WHAT YOU HAVE TO DO
Every line of the records below that has the word "yellow" should be copied.

RECORDS FOR PROCESSING
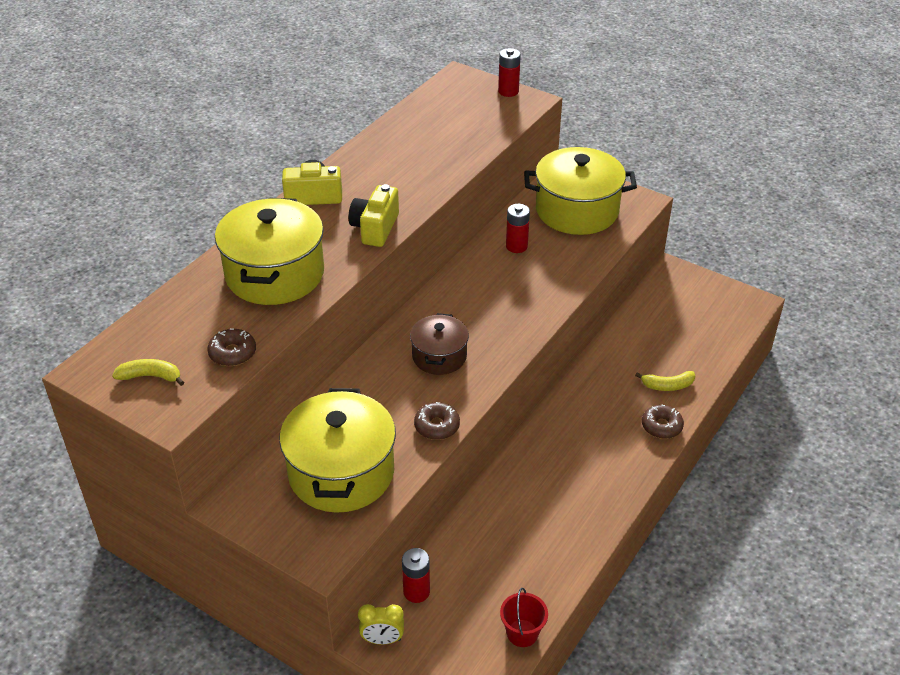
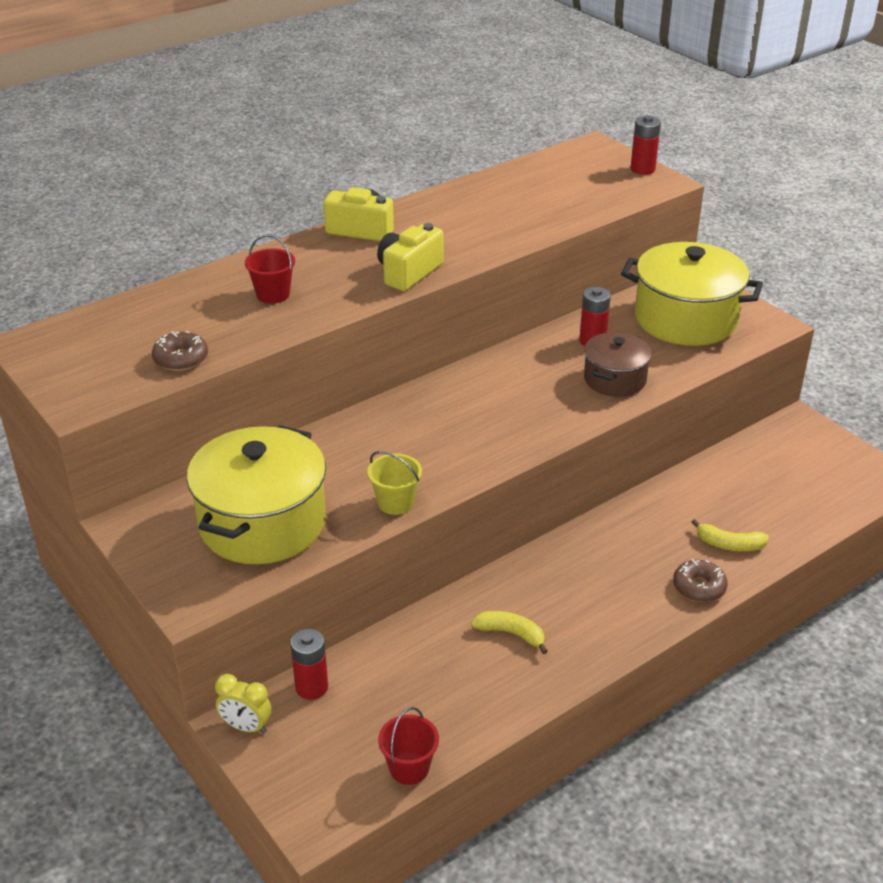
camera: 20 degrees right, 5 degrees down
(150, 376) = (84, 362): yellow banana -> yellow banana (511, 634)
(275, 274) = (273, 294): yellow pot -> red bucket
(437, 426) = (395, 502): brown donut -> yellow bucket
(439, 356) = (439, 432): brown pot -> brown pot (615, 379)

THE ANSWER
(150, 376) = (84, 362): yellow banana -> yellow banana (511, 634)
(275, 274) = (273, 294): yellow pot -> red bucket
(437, 426) = (395, 502): brown donut -> yellow bucket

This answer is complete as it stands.